Before-and-after object lists
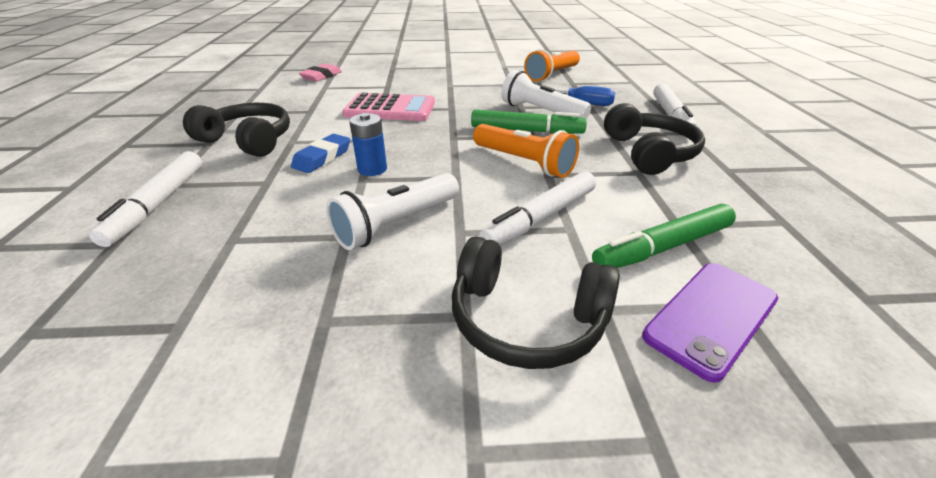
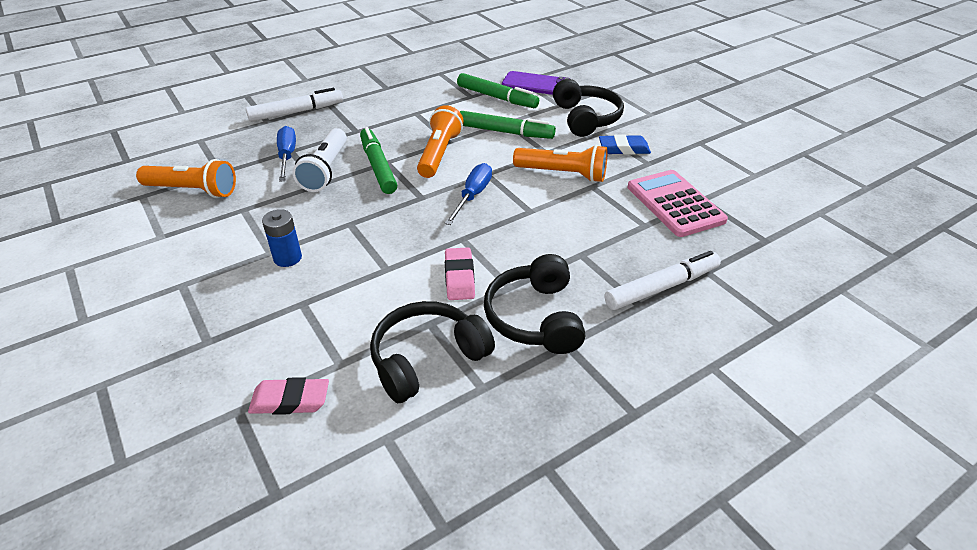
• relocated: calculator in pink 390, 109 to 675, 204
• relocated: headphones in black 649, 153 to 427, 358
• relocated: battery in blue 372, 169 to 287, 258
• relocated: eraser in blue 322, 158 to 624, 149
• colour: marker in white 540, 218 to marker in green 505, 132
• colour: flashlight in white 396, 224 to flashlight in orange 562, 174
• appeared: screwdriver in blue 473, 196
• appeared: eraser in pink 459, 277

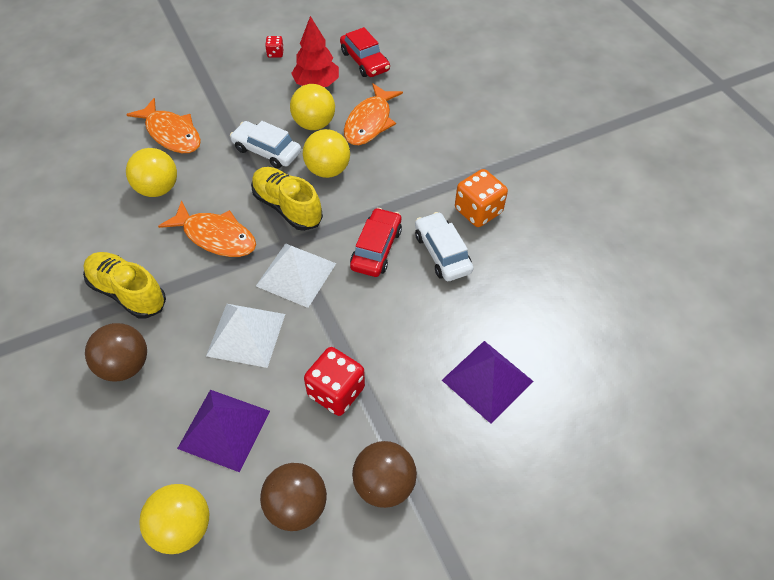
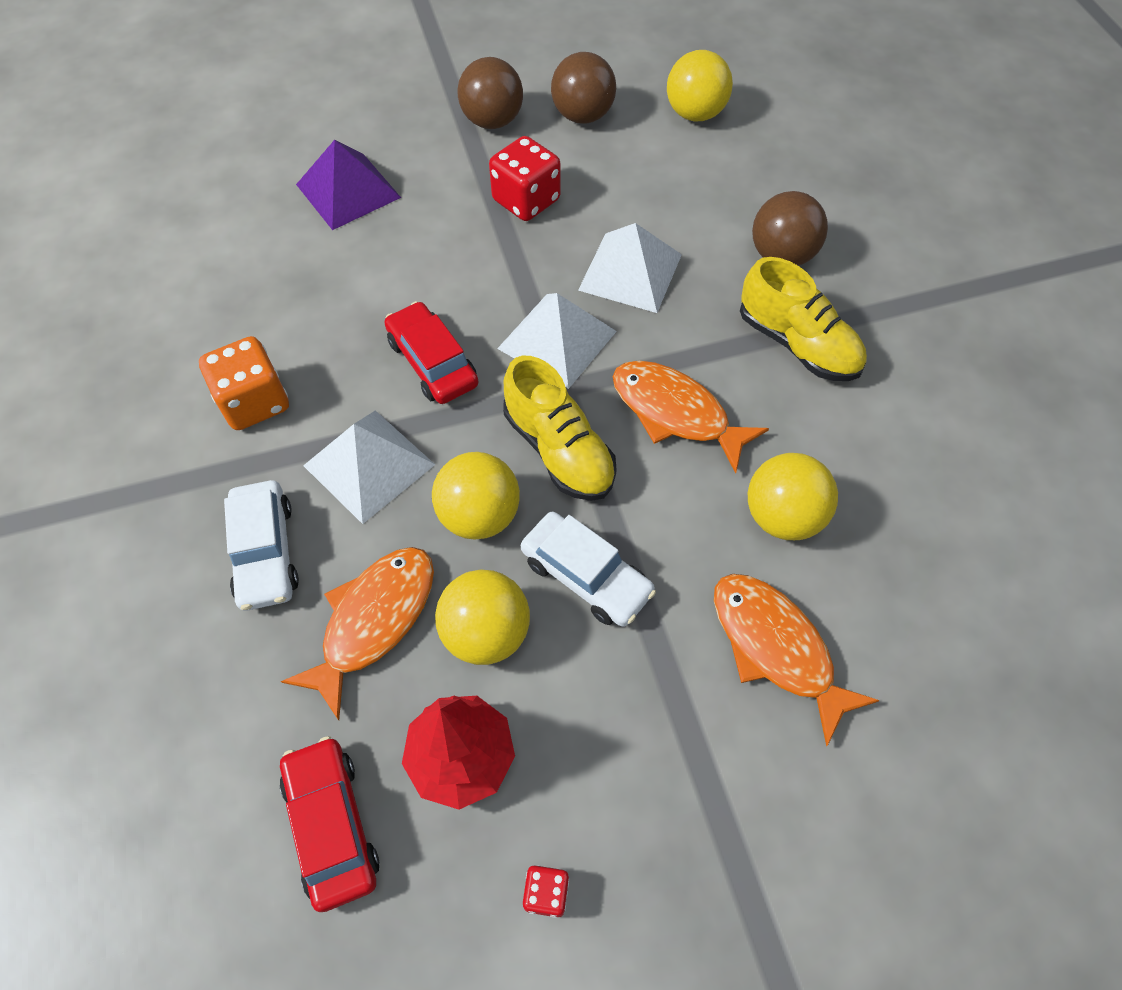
• spun: car in red 376, 248 = 433, 362 120 degrees clockwise
• relocated: car in white 442, 253 to 265, 552
• missing: pyramid in purple 224, 429
• appeared: pyramid in white 369, 465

=== Problem details ===
Make an exact copy of the data above, pictures excluded.

=== Answer below ===
• relocated: calculator in pink 390, 109 to 675, 204
• relocated: headphones in black 649, 153 to 427, 358
• relocated: battery in blue 372, 169 to 287, 258
• relocated: eraser in blue 322, 158 to 624, 149
• colour: marker in white 540, 218 to marker in green 505, 132
• colour: flashlight in white 396, 224 to flashlight in orange 562, 174
• appeared: screwdriver in blue 473, 196
• appeared: eraser in pink 459, 277

• spun: car in red 376, 248 = 433, 362 120 degrees clockwise
• relocated: car in white 442, 253 to 265, 552
• missing: pyramid in purple 224, 429
• appeared: pyramid in white 369, 465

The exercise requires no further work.